=== YOUR OBJECTIVE ===
Leaving every picture out, please return exactly the lines from the top of the material below through the line with "BT1: 3V (plus", both included.

=== ENTRIES PROVIDED ===
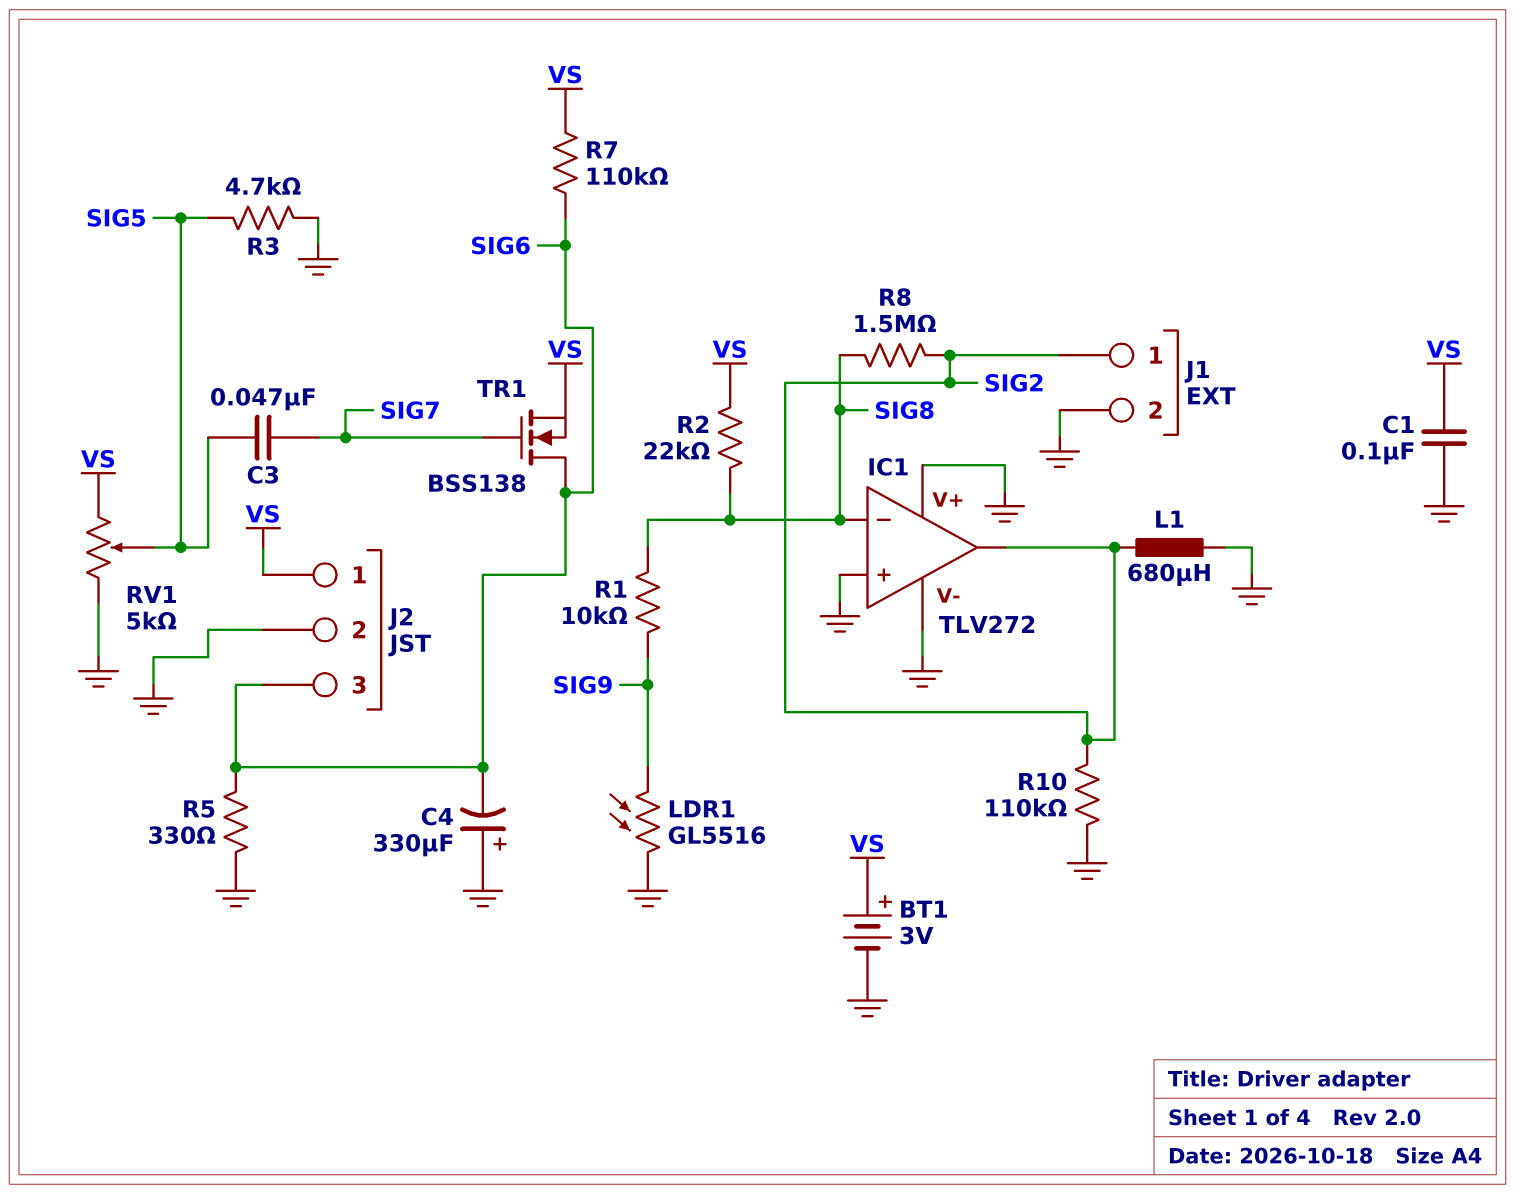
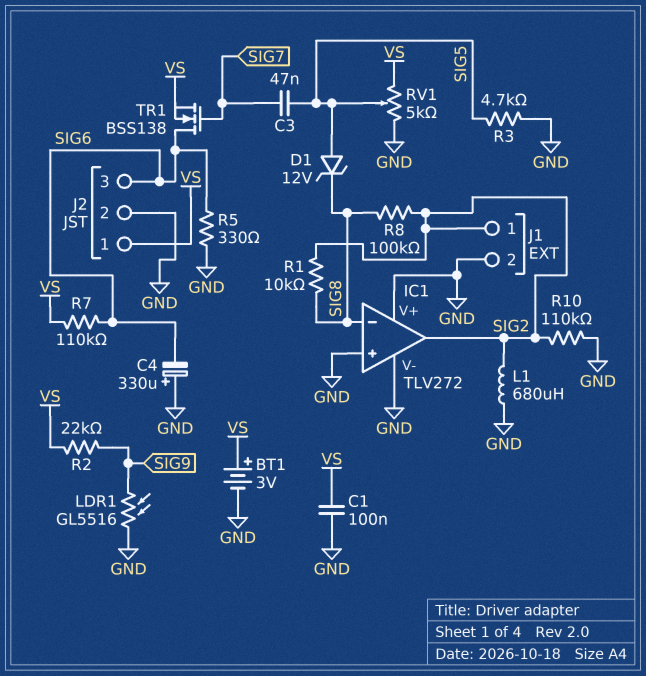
D1: none -> zener 12V (A SIG5, K SIG8)
R1: 10k (SIG8, SIG9) -> 10k (SIG2, SIG8)
R2: 22k (SIG8, VS) -> 22k (SIG9, VS)
R8: 1.5M (SIG2, SIG8) -> 100k (SIG2, SIG8)

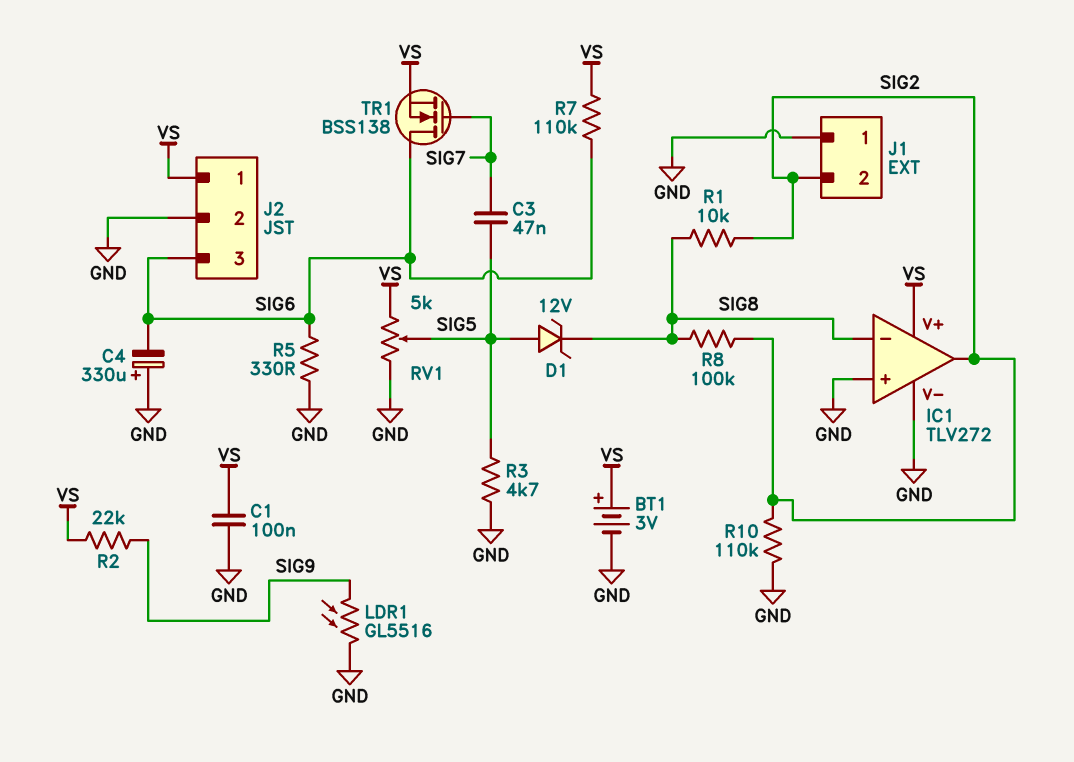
IC1 pin V+: GND -> VS
J1 pin 1: SIG2 -> GND
J1 pin 2: GND -> SIG2
L1: 680uH (GND, SIG2) -> none

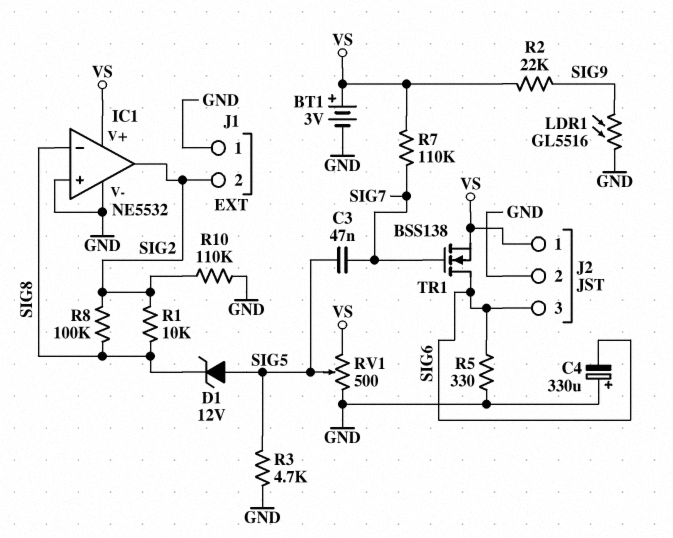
C1: 100nF (GND, VS) -> none
IC1: TLV272 -> NE5532
R7: 110k (SIG6, VS) -> 110k (SIG7, VS)
RV1: 5k (GND, VS, wiper SIG5) -> 500 (GND, VS, wiper SIG5)

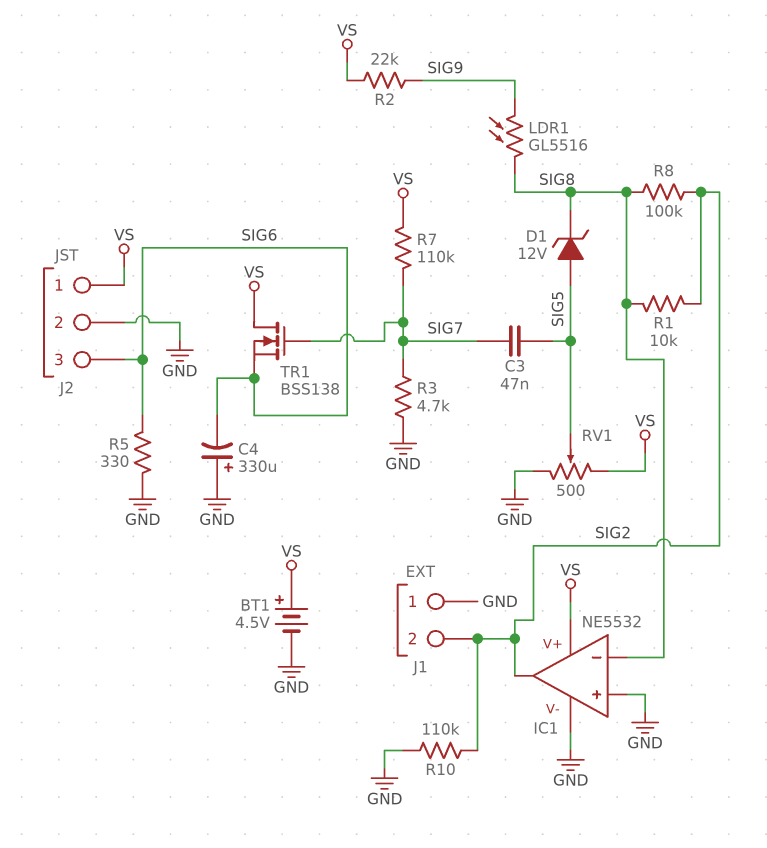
BT1: 3V (plus VS, minus GND) -> 4.5V (plus VS, minus GND)
LDR1: GL5516 (GND, SIG9) -> GL5516 (SIG8, SIG9)
R3: 4.7k (GND, SIG5) -> 4.7k (GND, SIG7)
TR1: NMOS BSS138 (G SIG7, D SIG6, S VS) -> NMOS BSS138 (G SIG7, D VS, S SIG6)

=== OUTPUT FOR THIS TASK ===
D1: none -> zener 12V (A SIG5, K SIG8)
R1: 10k (SIG8, SIG9) -> 10k (SIG2, SIG8)
R2: 22k (SIG8, VS) -> 22k (SIG9, VS)
R8: 1.5M (SIG2, SIG8) -> 100k (SIG2, SIG8)

IC1 pin V+: GND -> VS
J1 pin 1: SIG2 -> GND
J1 pin 2: GND -> SIG2
L1: 680uH (GND, SIG2) -> none

C1: 100nF (GND, VS) -> none
IC1: TLV272 -> NE5532
R7: 110k (SIG6, VS) -> 110k (SIG7, VS)
RV1: 5k (GND, VS, wiper SIG5) -> 500 (GND, VS, wiper SIG5)

BT1: 3V (plus VS, minus GND) -> 4.5V (plus VS, minus GND)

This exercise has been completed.